╔══
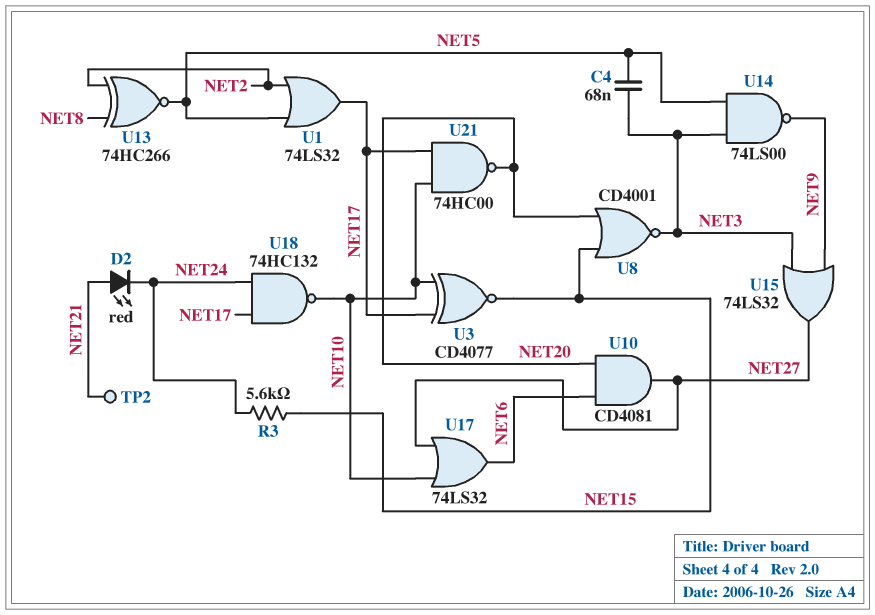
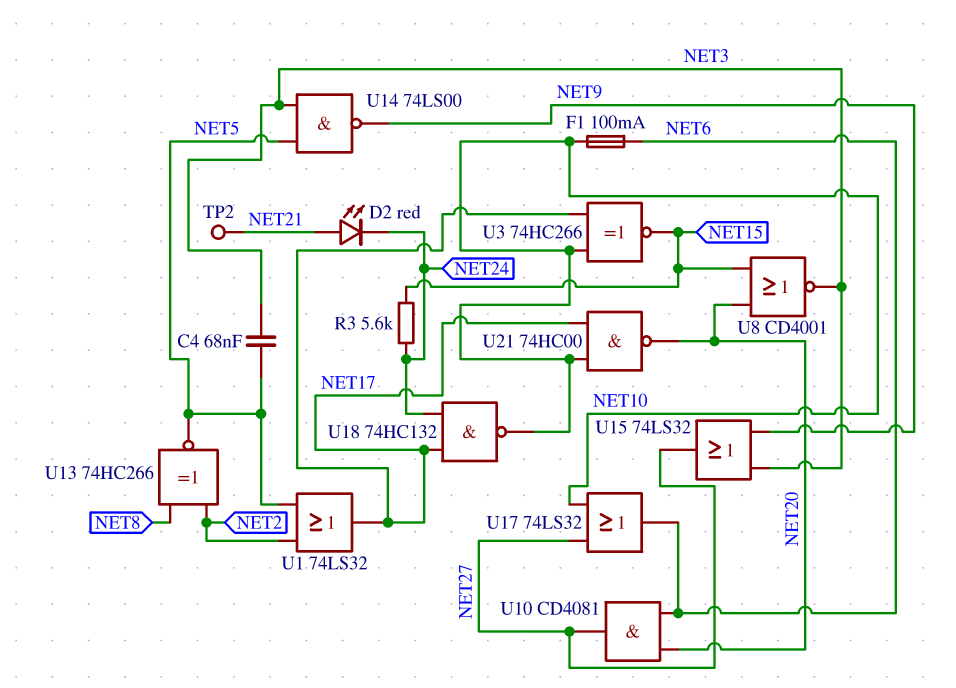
F1: none -> 100mA (NET6, NET10)
U3: XNOR CD4077 (in NET10, in NET17, out NET15) -> XNOR 74HC266 (in NET10, in NET17, out NET15)

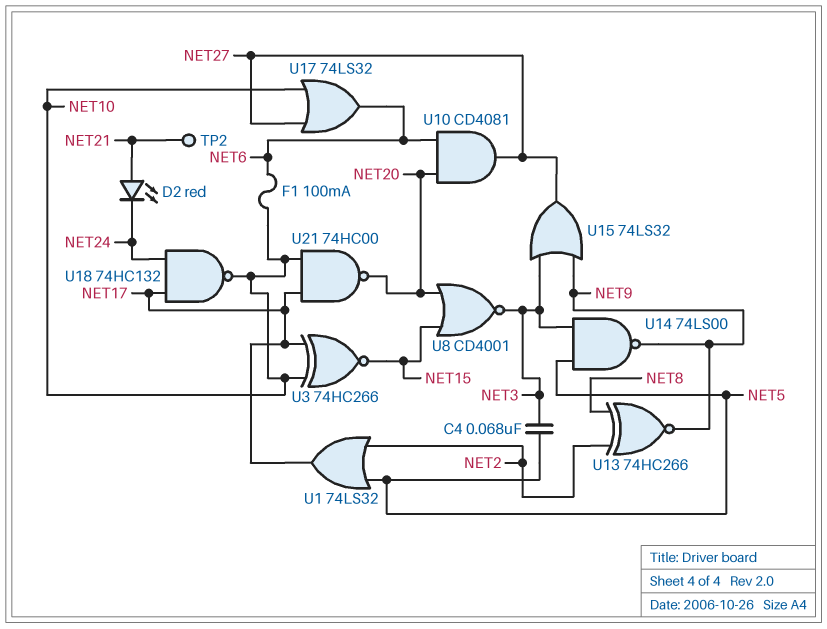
R3: 5.6k (NET15, NET24) -> none
U13: XNOR 74HC266 (in NET2, in NET8, out NET5) -> XNOR 74HC266 (in NET2, in NET8, out NET9)

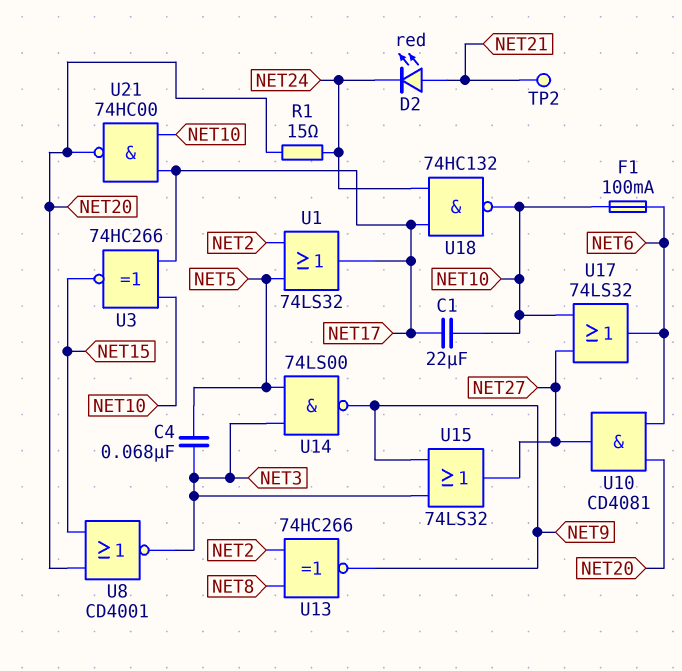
C1: none -> 22uF (NET10, NET17)
R1: none -> 15 (NET20, NET24)

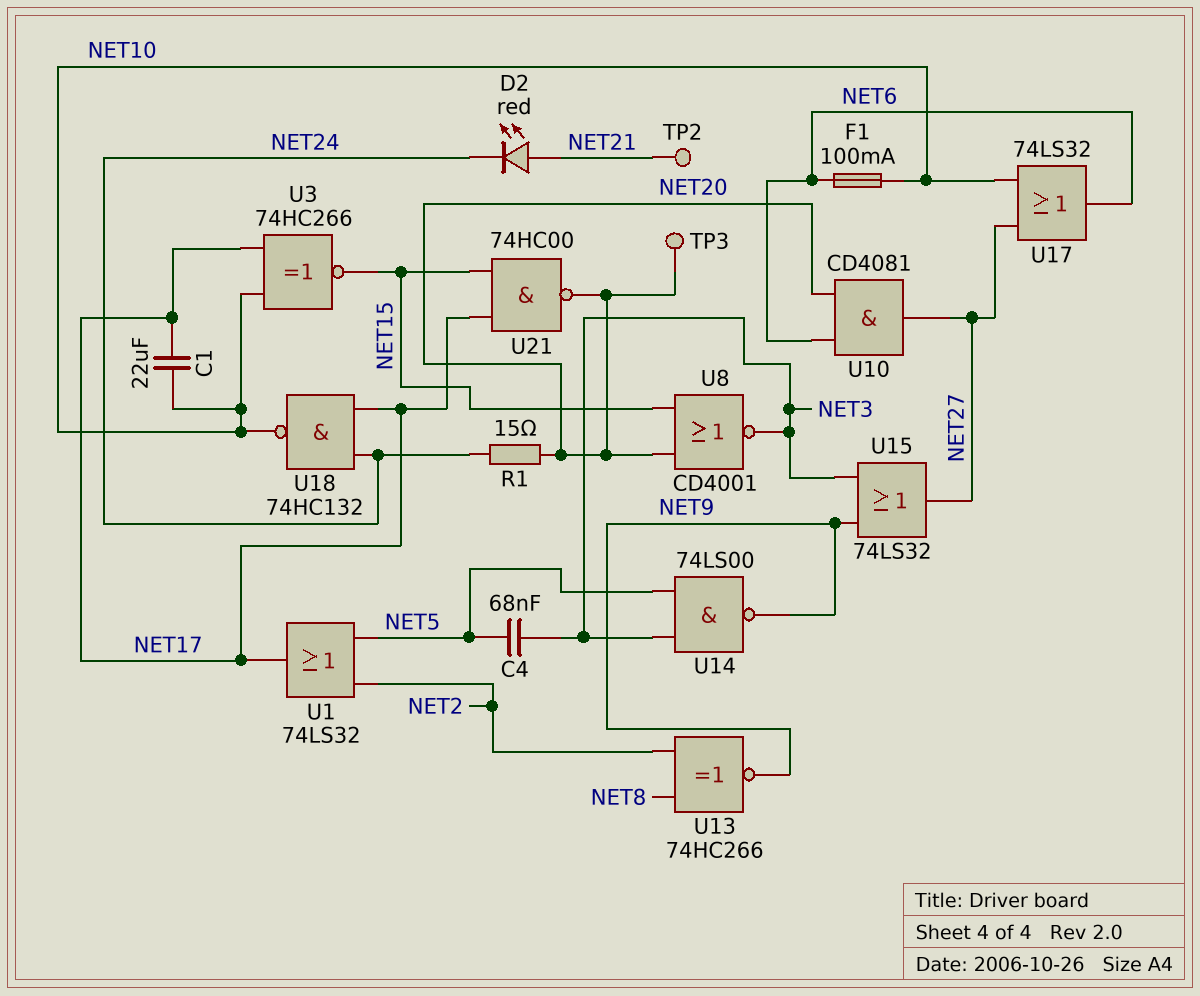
TP3: none -> test point (NET20)
U21: NAND 74HC00 (in NET10, in NET17, out NET20) -> NAND 74HC00 (in NET15, in NET17, out NET20)

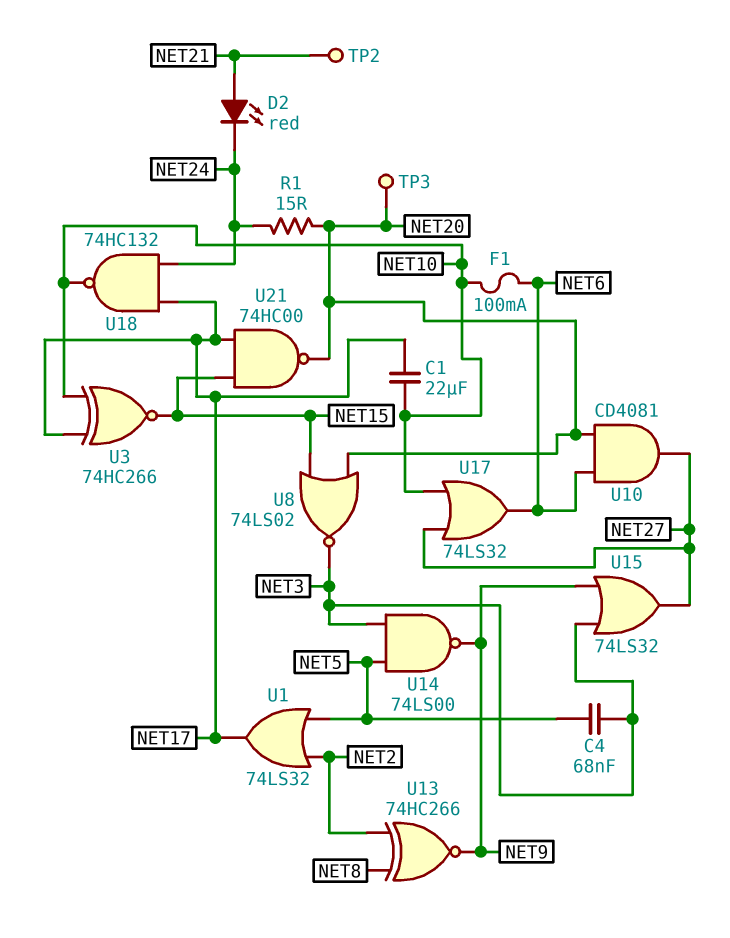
U8: NOR CD4001 (in NET15, in NET20, out NET3) -> NOR 74LS02 (in NET15, in NET20, out NET3)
╚══
• Instructions to follow:
Give back, exactly as written, the lines from the top of the material through the line with "TP3: none -> test point (NET20)", ends included and pictures left aside.

• Answer to this exercise:
F1: none -> 100mA (NET6, NET10)
U3: XNOR CD4077 (in NET10, in NET17, out NET15) -> XNOR 74HC266 (in NET10, in NET17, out NET15)

R3: 5.6k (NET15, NET24) -> none
U13: XNOR 74HC266 (in NET2, in NET8, out NET5) -> XNOR 74HC266 (in NET2, in NET8, out NET9)

C1: none -> 22uF (NET10, NET17)
R1: none -> 15 (NET20, NET24)

TP3: none -> test point (NET20)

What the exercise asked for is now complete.